▶ _Description of the task_:
What lines in the records below hold the string "carton"? Please show them.

▶ _The data_:
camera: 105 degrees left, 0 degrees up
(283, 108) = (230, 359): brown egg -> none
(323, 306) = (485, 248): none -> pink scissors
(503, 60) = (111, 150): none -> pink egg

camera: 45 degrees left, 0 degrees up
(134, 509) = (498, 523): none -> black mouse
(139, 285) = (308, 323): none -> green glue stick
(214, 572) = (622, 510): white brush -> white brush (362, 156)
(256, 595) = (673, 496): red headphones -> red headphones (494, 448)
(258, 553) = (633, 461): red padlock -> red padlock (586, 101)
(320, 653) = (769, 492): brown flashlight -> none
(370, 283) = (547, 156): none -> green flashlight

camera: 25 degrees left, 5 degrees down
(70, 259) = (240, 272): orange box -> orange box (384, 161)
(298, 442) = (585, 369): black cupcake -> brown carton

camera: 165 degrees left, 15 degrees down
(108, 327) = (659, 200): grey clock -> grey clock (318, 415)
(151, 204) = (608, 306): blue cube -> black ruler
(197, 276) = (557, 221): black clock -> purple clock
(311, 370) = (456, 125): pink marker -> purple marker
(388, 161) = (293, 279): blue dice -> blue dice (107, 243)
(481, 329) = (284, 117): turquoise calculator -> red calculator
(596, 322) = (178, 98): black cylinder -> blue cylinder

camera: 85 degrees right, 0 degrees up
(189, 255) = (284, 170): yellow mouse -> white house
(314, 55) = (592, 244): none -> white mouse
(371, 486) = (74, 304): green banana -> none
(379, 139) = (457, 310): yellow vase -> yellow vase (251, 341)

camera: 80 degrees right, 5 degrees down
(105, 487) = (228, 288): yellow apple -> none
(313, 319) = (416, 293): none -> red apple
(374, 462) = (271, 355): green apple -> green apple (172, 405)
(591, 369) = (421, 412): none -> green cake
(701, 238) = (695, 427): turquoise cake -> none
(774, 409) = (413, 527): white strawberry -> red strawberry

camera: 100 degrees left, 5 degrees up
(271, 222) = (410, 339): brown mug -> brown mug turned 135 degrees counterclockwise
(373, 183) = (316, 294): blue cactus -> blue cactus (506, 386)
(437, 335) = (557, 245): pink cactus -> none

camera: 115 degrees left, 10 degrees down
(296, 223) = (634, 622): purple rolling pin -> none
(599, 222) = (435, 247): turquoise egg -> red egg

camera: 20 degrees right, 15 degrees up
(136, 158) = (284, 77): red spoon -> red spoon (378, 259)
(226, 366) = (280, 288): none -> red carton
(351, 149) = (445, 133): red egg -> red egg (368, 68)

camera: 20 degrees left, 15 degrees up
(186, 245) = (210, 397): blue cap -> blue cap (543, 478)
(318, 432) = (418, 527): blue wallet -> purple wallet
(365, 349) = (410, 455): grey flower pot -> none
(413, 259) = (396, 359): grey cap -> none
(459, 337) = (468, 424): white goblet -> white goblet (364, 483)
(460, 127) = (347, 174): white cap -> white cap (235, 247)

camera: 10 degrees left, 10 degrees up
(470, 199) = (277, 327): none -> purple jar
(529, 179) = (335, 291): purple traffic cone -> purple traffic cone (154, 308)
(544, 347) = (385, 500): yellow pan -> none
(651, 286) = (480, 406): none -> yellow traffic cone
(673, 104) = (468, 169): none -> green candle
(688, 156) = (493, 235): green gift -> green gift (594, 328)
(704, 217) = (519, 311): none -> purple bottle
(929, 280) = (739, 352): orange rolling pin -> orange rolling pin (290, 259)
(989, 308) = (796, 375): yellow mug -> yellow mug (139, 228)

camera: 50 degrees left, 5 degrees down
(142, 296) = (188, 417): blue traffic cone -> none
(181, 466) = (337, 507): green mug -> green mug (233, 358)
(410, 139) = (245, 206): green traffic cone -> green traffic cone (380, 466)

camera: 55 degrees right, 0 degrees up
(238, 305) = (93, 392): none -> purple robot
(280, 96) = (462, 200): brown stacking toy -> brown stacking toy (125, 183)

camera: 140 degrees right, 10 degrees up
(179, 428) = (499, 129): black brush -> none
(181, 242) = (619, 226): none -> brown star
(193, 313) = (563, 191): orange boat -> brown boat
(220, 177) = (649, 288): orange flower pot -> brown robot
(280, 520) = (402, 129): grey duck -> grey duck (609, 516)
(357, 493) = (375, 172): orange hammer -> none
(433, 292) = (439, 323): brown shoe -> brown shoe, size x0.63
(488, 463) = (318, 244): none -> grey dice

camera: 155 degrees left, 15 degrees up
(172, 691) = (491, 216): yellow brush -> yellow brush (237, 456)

▶ _Result for this exercise_:
(298, 442) = (585, 369): black cupcake -> brown carton
(226, 366) = (280, 288): none -> red carton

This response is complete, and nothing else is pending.